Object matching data
++++++++++++++++++++
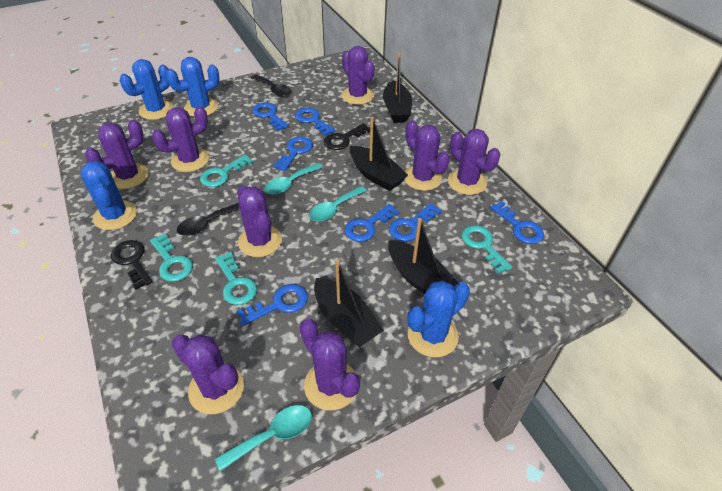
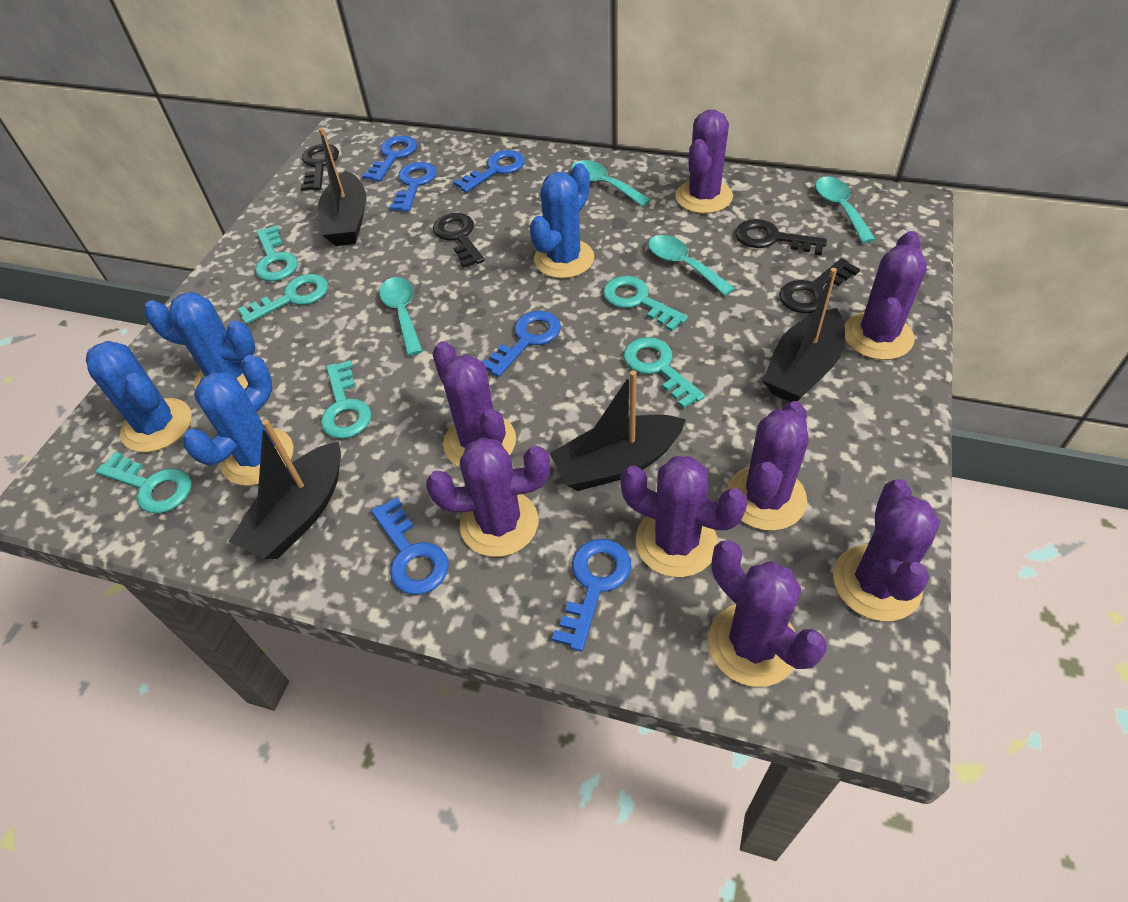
black key: 2 -> 4
black spoon: 2 -> 0
blue key: 7 -> 6
turquoise key: 4 -> 6
turquoise spoon: 3 -> 4

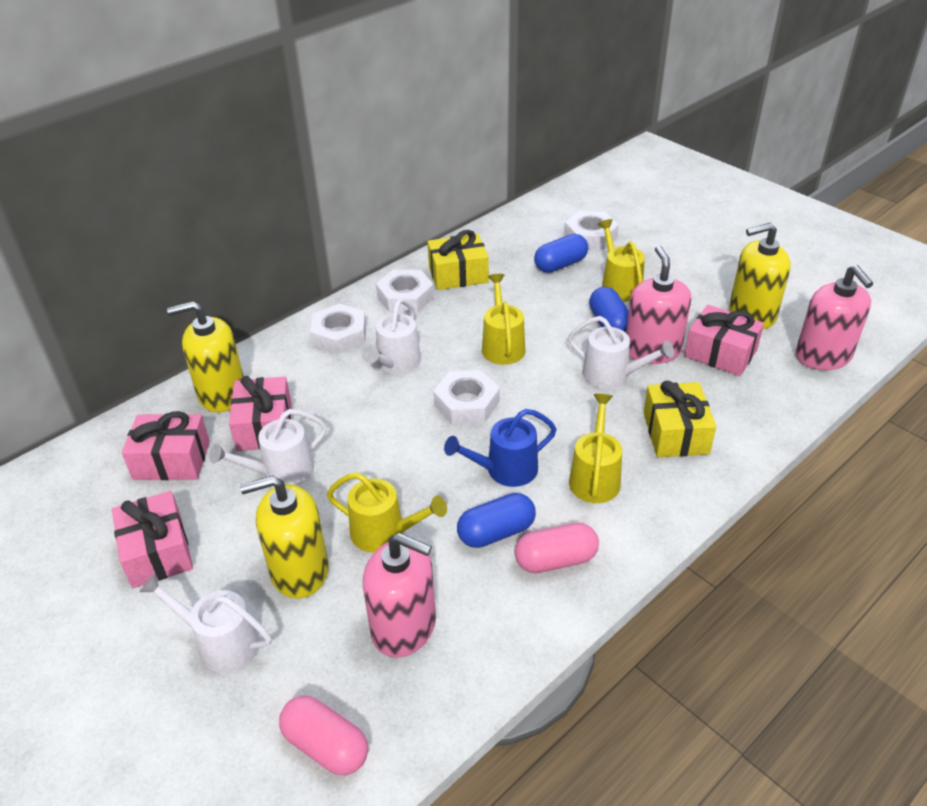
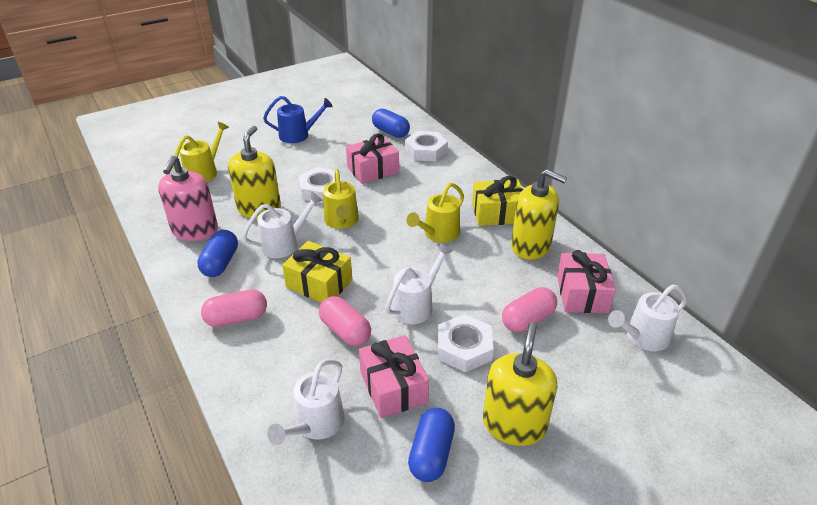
pink capsule: 2 -> 3
pink gift: 4 -> 3
pink soap dispenser: 3 -> 1
white nut: 4 -> 3
yellow watering can: 4 -> 3

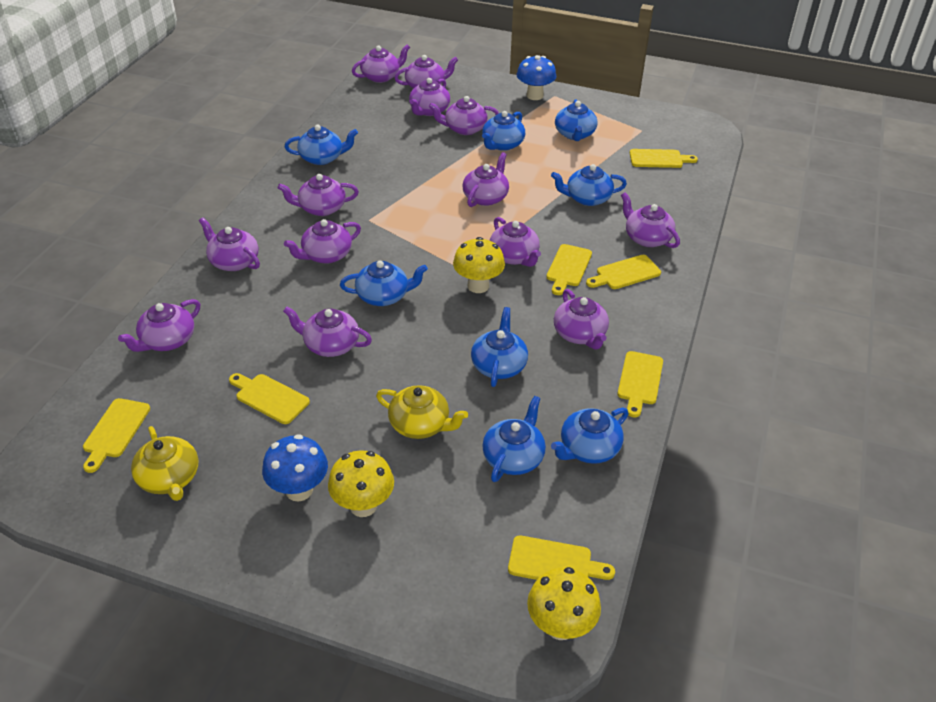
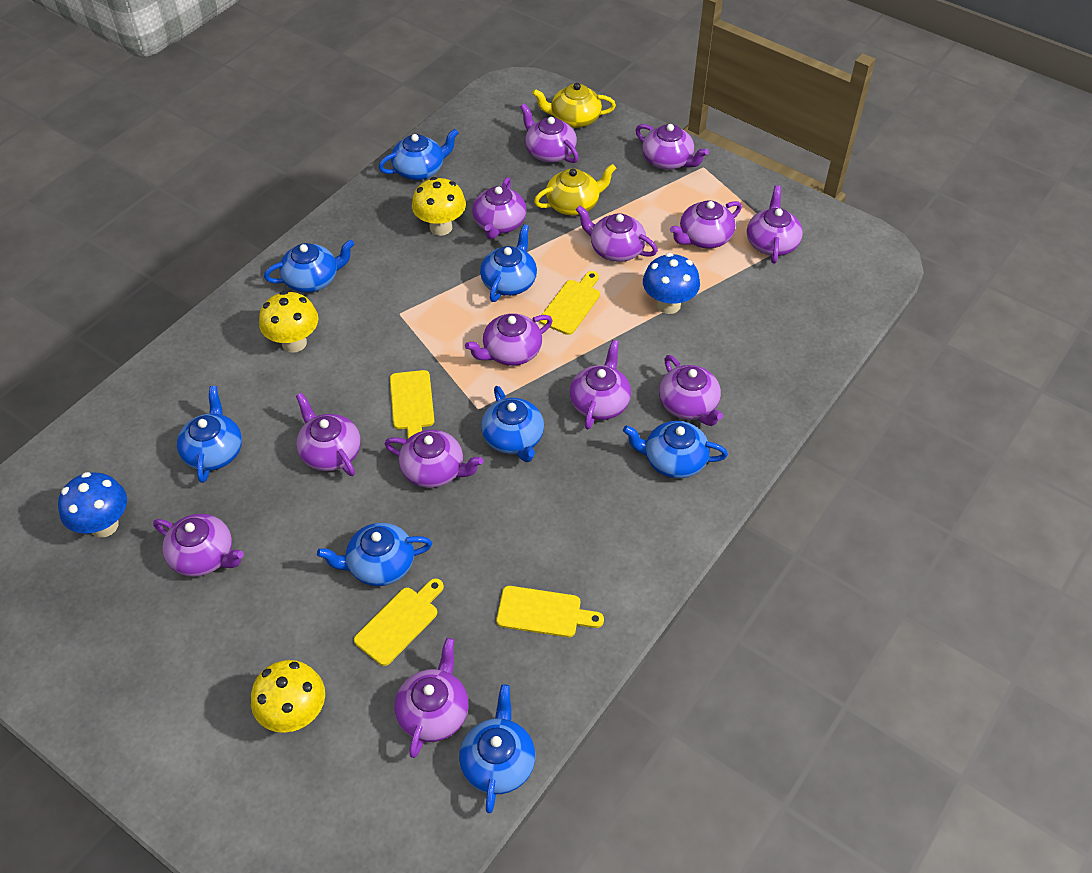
yellow cutting board: 7 -> 4

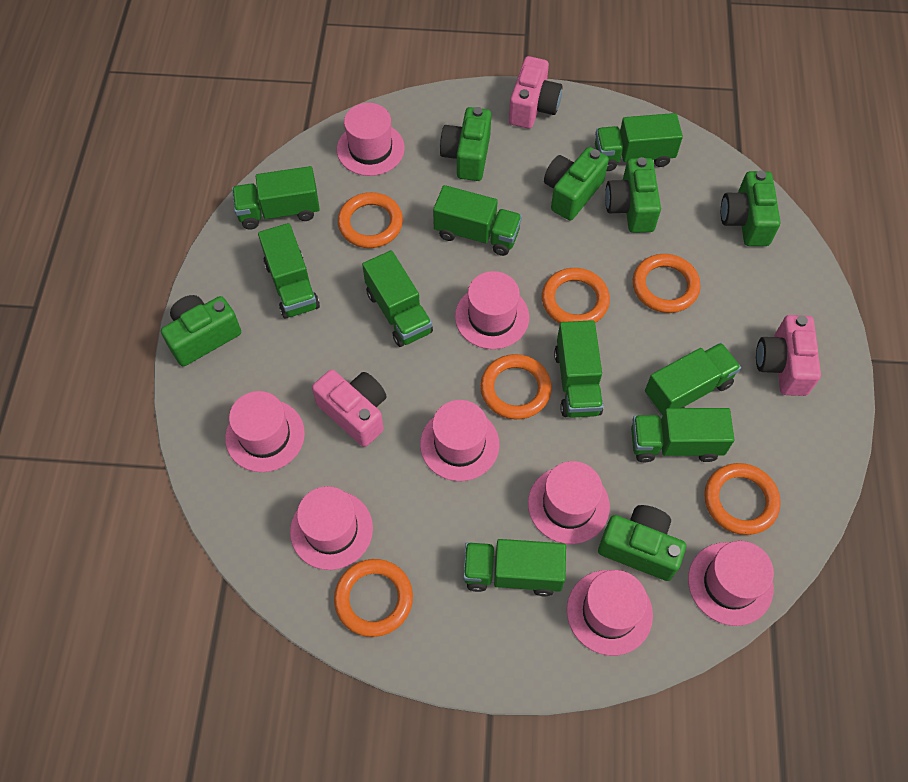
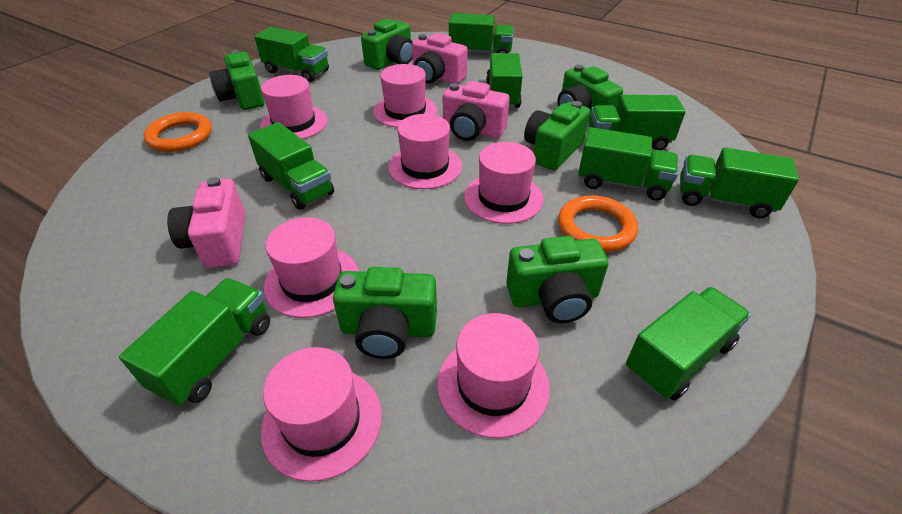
orange ring: 6 -> 2
pink hat: 8 -> 7

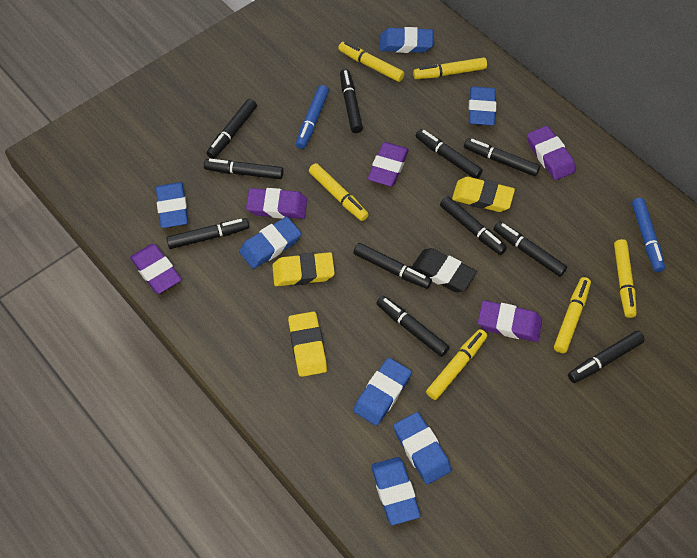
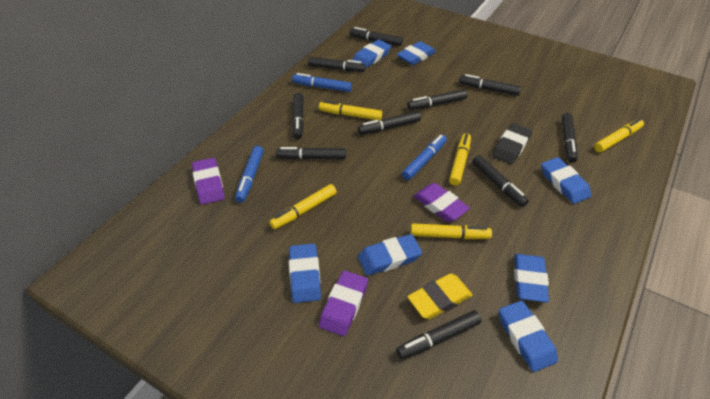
black marker: 11 -> 10
blue marker: 2 -> 3
purple eraser: 5 -> 3
yellow eraser: 3 -> 1
yellow marker: 6 -> 5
++++++++++++++++++++
- [Task requirements] Please reproduce every entry above exactly, but leave out the pictures.

- [Expected answer]
black key: 2 -> 4
black spoon: 2 -> 0
blue key: 7 -> 6
turquoise key: 4 -> 6
turquoise spoon: 3 -> 4

pink capsule: 2 -> 3
pink gift: 4 -> 3
pink soap dispenser: 3 -> 1
white nut: 4 -> 3
yellow watering can: 4 -> 3

yellow cutting board: 7 -> 4

orange ring: 6 -> 2
pink hat: 8 -> 7

black marker: 11 -> 10
blue marker: 2 -> 3
purple eraser: 5 -> 3
yellow eraser: 3 -> 1
yellow marker: 6 -> 5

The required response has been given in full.